● **Supplied records**
________

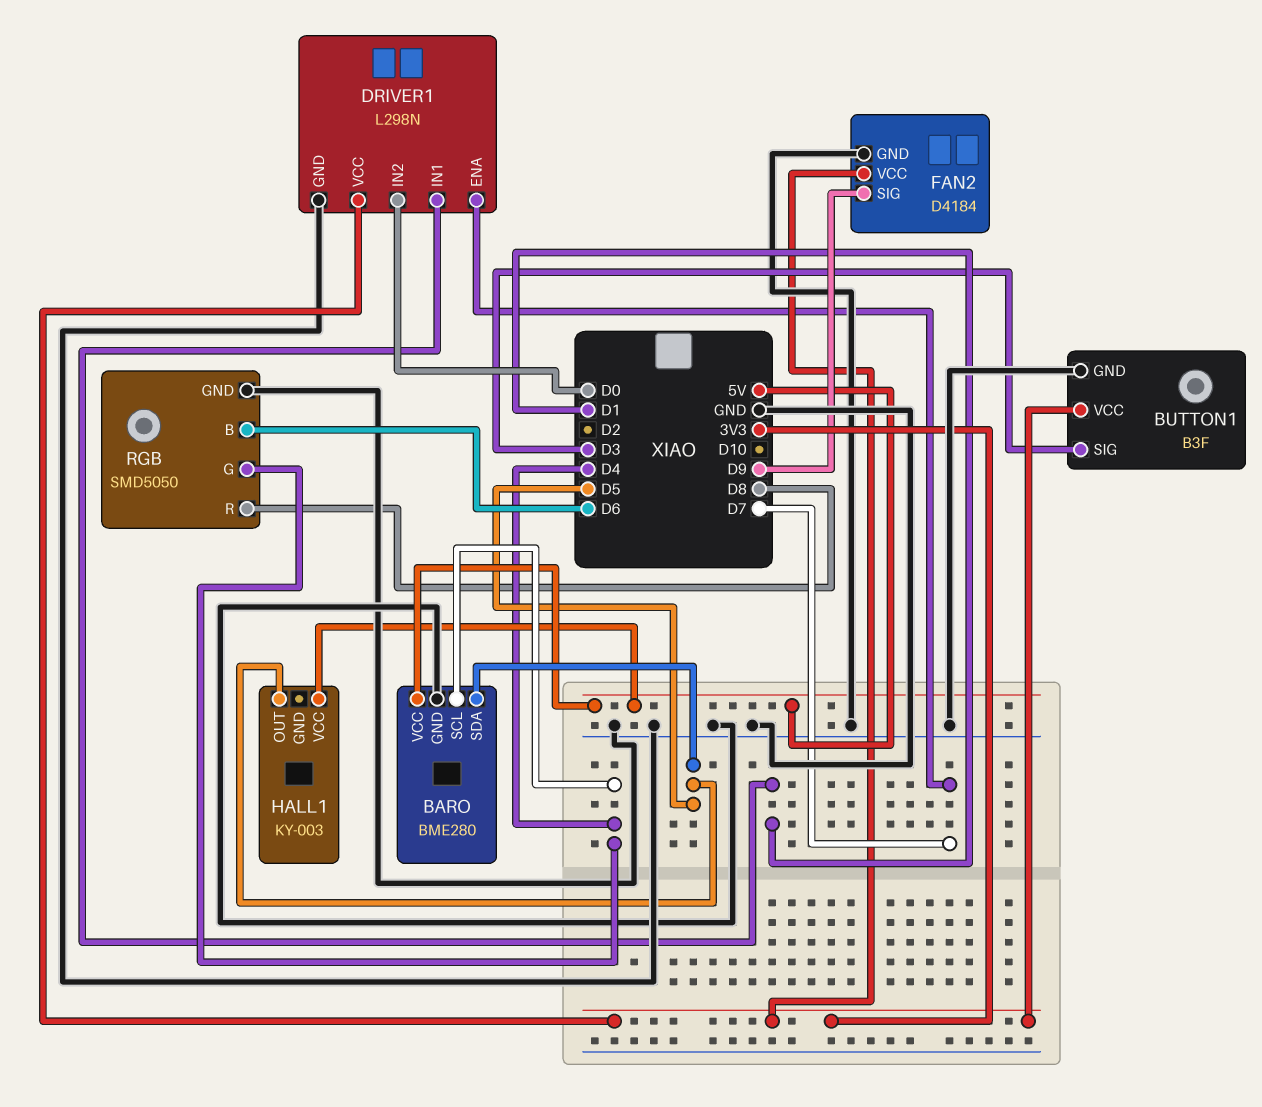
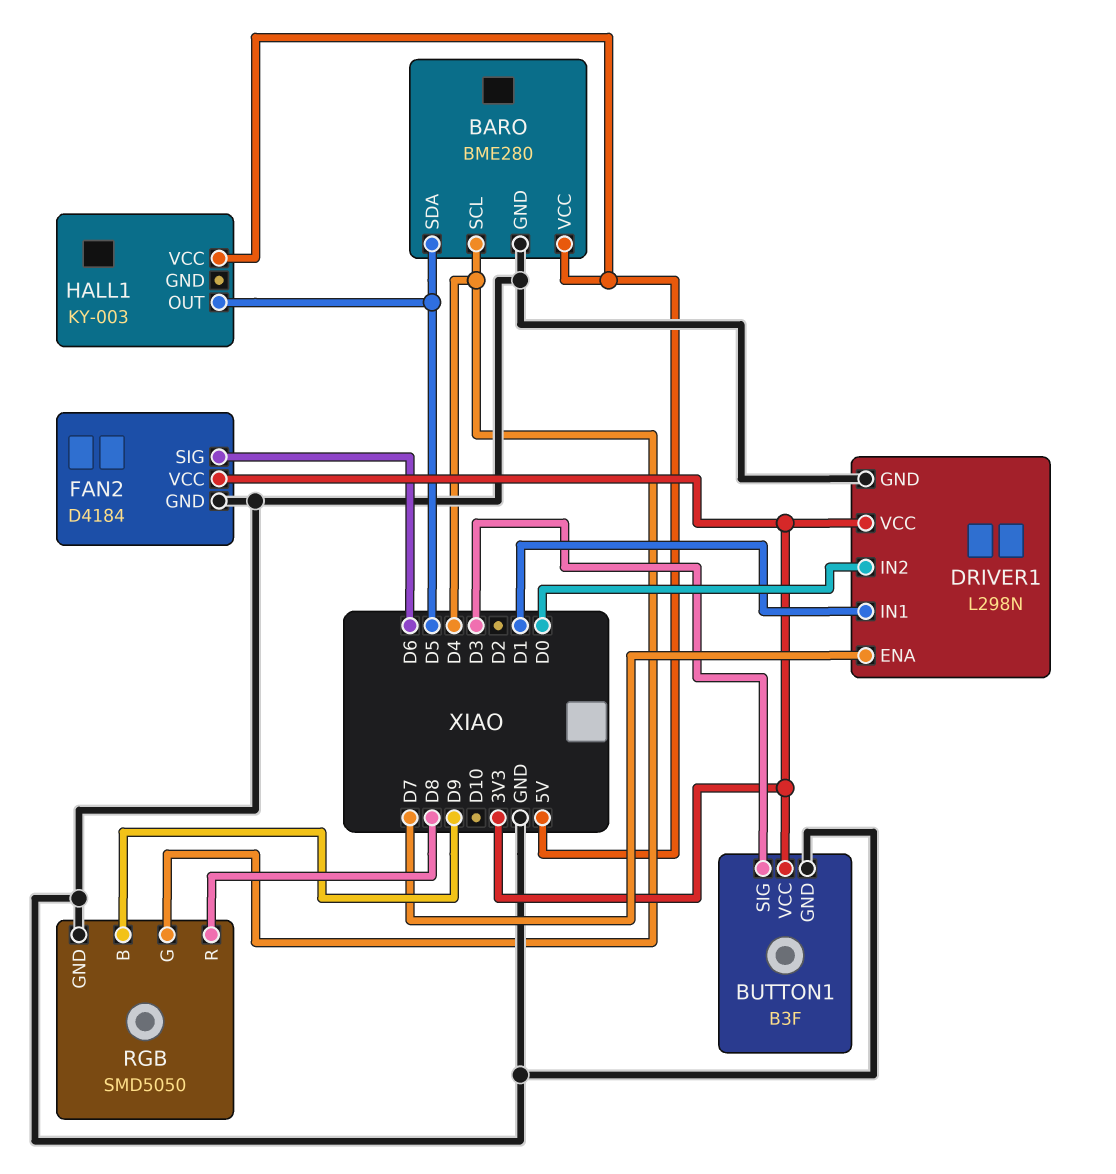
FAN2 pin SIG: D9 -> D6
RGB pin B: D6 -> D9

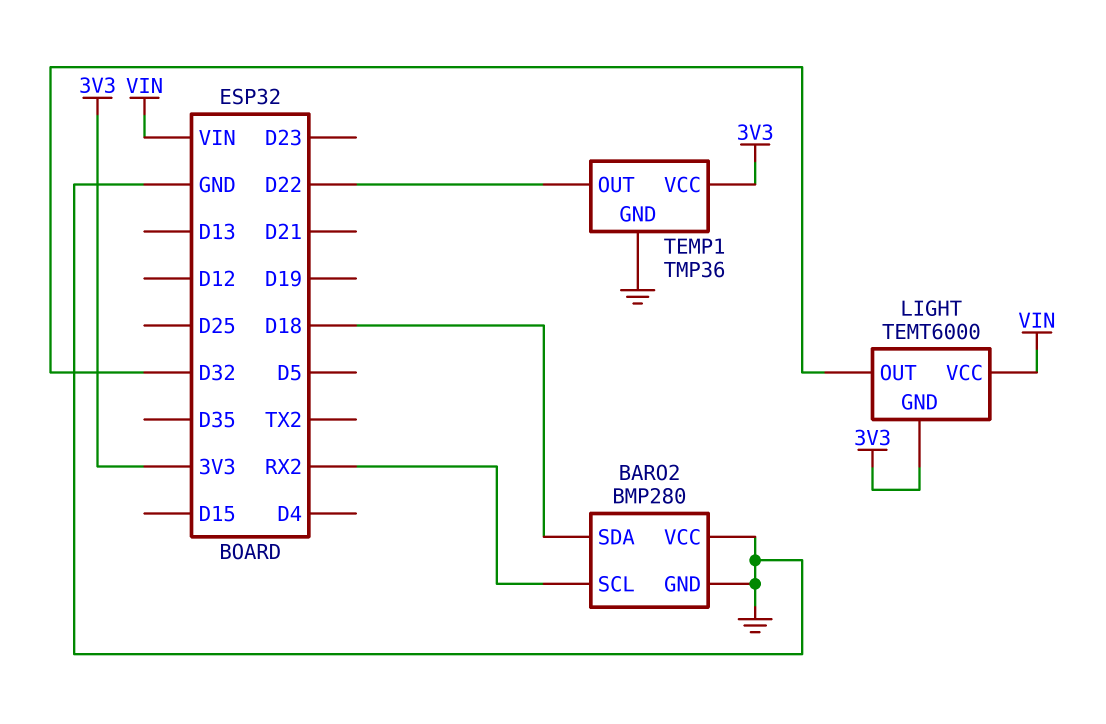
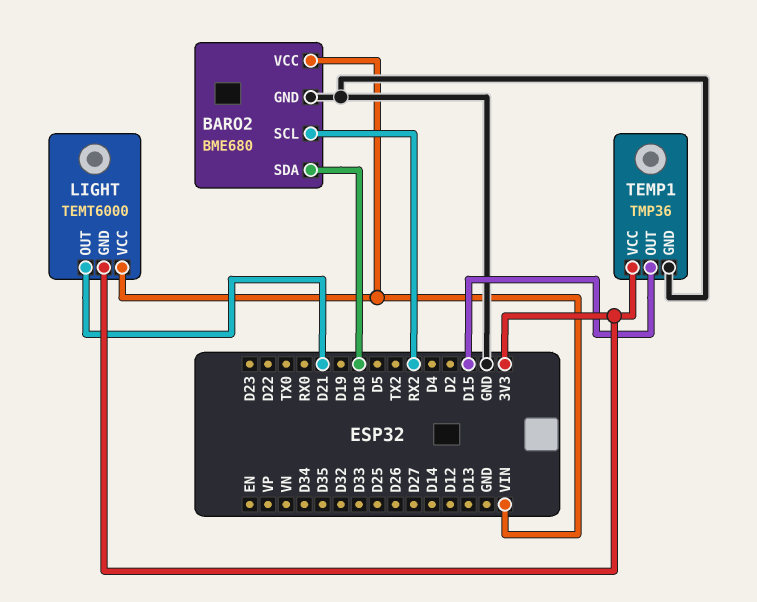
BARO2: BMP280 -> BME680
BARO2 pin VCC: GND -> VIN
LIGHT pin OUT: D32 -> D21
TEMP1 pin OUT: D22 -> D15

________

● **Activity**
Every line above must appear in the answer unchanged, and no picture may appear in it.

● **The answer**
FAN2 pin SIG: D9 -> D6
RGB pin B: D6 -> D9

BARO2: BMP280 -> BME680
BARO2 pin VCC: GND -> VIN
LIGHT pin OUT: D32 -> D21
TEMP1 pin OUT: D22 -> D15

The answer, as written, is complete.